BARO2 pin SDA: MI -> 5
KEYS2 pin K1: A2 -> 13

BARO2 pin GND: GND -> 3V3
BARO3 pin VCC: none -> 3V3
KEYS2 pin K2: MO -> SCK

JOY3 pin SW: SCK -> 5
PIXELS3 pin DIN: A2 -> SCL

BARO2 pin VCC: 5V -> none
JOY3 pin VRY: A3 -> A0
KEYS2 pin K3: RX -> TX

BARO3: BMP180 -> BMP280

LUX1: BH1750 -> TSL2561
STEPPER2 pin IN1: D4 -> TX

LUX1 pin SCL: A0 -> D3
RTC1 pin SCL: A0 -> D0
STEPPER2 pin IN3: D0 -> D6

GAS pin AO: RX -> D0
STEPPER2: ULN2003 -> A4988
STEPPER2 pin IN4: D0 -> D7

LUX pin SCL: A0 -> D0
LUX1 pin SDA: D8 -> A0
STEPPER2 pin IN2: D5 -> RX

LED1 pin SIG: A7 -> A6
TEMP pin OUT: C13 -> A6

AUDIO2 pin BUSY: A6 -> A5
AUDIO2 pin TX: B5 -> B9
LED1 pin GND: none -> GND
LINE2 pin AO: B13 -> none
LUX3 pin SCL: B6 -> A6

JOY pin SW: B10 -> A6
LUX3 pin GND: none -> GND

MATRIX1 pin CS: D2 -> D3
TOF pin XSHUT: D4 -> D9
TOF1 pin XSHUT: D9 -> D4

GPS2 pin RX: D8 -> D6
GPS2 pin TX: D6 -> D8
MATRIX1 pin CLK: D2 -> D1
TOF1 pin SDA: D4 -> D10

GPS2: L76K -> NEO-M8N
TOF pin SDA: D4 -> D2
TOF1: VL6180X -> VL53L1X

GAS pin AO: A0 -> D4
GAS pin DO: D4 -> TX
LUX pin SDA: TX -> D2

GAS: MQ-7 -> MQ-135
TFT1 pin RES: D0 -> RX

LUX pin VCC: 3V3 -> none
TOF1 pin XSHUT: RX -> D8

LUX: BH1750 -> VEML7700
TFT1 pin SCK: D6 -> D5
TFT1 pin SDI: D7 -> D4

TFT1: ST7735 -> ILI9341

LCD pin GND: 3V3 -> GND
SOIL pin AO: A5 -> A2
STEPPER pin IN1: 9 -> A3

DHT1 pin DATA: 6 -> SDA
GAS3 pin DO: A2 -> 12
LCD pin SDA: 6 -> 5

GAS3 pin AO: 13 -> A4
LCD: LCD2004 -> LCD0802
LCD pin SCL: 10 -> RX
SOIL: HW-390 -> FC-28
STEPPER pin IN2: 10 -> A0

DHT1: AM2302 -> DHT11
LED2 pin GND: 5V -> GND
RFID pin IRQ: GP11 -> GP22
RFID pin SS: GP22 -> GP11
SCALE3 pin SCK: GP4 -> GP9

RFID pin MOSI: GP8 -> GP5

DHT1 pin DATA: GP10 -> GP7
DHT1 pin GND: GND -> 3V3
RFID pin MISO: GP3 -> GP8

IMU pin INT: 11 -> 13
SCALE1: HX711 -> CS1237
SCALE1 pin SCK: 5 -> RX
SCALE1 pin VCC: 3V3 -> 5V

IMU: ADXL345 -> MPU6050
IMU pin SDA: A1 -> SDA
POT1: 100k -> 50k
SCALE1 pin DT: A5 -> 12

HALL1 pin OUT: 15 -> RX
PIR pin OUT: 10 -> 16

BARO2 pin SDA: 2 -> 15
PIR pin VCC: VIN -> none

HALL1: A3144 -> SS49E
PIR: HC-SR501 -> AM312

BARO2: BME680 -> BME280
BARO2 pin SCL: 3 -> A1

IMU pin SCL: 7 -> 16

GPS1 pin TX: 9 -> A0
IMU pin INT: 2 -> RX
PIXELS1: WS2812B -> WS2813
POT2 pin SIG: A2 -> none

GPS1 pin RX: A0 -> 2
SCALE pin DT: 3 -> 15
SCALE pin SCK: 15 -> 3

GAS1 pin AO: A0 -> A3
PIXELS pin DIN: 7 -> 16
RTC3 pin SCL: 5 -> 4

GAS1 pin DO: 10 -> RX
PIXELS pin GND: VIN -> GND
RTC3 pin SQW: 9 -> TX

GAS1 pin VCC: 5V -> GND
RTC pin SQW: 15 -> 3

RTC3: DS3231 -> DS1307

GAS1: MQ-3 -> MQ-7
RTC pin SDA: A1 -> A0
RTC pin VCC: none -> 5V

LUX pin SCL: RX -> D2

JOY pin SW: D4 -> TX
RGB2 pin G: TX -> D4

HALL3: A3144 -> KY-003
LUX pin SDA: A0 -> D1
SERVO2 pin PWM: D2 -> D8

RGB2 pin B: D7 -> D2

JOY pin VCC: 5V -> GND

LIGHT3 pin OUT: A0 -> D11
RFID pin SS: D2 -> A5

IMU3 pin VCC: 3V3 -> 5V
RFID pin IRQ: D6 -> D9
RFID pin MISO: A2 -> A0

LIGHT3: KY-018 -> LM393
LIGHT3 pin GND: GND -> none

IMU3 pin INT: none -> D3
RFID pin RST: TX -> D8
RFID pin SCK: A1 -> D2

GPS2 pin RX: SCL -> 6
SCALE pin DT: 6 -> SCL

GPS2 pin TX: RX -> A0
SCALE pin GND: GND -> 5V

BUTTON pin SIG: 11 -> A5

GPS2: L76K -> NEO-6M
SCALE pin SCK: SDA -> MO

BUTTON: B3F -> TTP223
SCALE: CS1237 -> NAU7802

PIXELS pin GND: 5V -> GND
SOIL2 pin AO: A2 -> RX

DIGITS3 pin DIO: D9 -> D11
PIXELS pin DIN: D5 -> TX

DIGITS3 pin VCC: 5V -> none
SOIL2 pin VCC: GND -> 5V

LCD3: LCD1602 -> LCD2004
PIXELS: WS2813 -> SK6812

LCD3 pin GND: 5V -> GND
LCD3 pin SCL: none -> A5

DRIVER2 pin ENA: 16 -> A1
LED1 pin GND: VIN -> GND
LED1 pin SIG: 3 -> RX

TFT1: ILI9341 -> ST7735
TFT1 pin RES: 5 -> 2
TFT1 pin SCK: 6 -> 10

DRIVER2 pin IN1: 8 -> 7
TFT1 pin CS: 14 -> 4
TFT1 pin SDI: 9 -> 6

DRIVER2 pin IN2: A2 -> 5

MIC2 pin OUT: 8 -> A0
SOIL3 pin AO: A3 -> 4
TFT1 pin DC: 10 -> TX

* [Action item]:
Scan the records above for the lines holding "TOF1 pin SDA: D4 -> D10" and "GAS3 pin AO: 13 -> A4". Transcribe those two and every line between them word for word, and no others.

* [Your response]:
TOF1 pin SDA: D4 -> D10

GPS2: L76K -> NEO-M8N
TOF pin SDA: D4 -> D2
TOF1: VL6180X -> VL53L1X

GAS pin AO: A0 -> D4
GAS pin DO: D4 -> TX
LUX pin SDA: TX -> D2

GAS: MQ-7 -> MQ-135
TFT1 pin RES: D0 -> RX

LUX pin VCC: 3V3 -> none
TOF1 pin XSHUT: RX -> D8

LUX: BH1750 -> VEML7700
TFT1 pin SCK: D6 -> D5
TFT1 pin SDI: D7 -> D4

TFT1: ST7735 -> ILI9341

LCD pin GND: 3V3 -> GND
SOIL pin AO: A5 -> A2
STEPPER pin IN1: 9 -> A3

DHT1 pin DATA: 6 -> SDA
GAS3 pin DO: A2 -> 12
LCD pin SDA: 6 -> 5

GAS3 pin AO: 13 -> A4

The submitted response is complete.